§ **RECORD SET**:

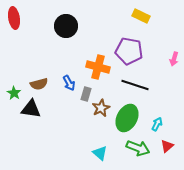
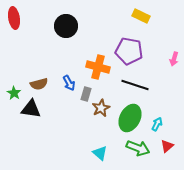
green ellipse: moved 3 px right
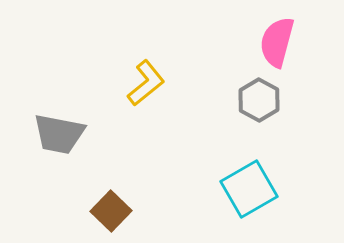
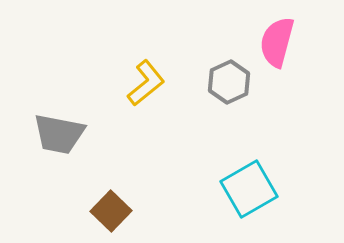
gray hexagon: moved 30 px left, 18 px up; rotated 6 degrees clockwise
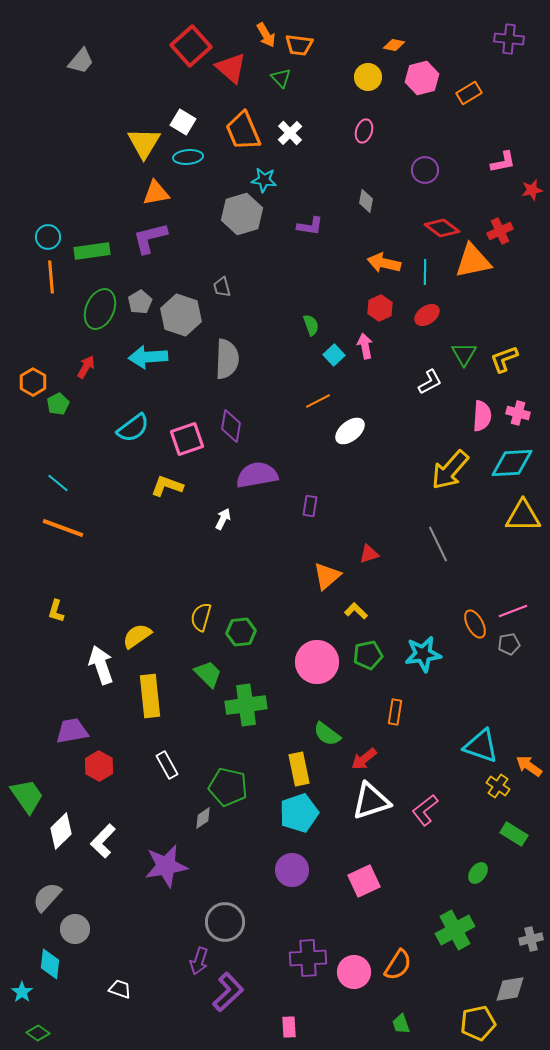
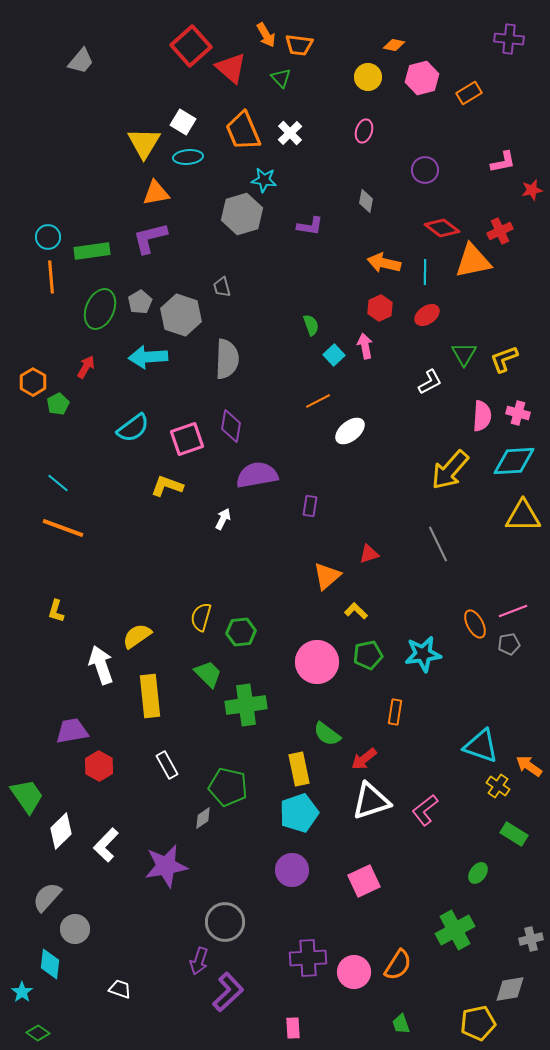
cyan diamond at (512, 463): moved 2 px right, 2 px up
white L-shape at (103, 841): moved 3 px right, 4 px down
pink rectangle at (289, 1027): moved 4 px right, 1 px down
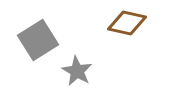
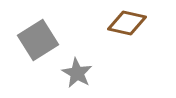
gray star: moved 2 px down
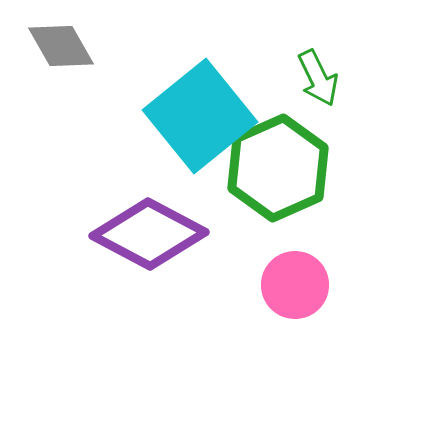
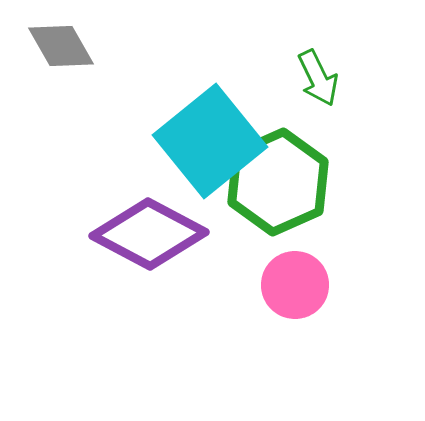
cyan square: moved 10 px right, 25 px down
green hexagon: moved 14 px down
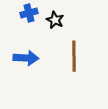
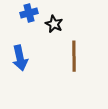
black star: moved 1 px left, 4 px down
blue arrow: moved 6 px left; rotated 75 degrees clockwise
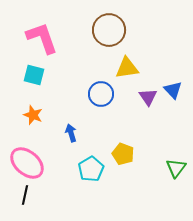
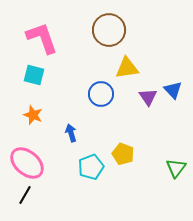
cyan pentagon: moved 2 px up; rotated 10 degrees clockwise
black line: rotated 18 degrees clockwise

§ **WHAT YOU WILL DO**:
Your answer must be an exact transcription of the records above, minus the pictures.

§ **YOUR SOLUTION**:
green ellipse: moved 3 px right
gray hexagon: moved 30 px left, 18 px up; rotated 6 degrees clockwise
cyan diamond at (512, 463): moved 2 px right, 2 px up
white L-shape at (103, 841): moved 3 px right, 4 px down
pink rectangle at (289, 1027): moved 4 px right, 1 px down
gray star: moved 2 px down
cyan square: moved 10 px right, 25 px down
green hexagon: moved 14 px down
black star: moved 1 px left, 4 px down
blue arrow: moved 6 px left; rotated 75 degrees clockwise
cyan pentagon: moved 2 px up; rotated 10 degrees clockwise
black line: rotated 18 degrees clockwise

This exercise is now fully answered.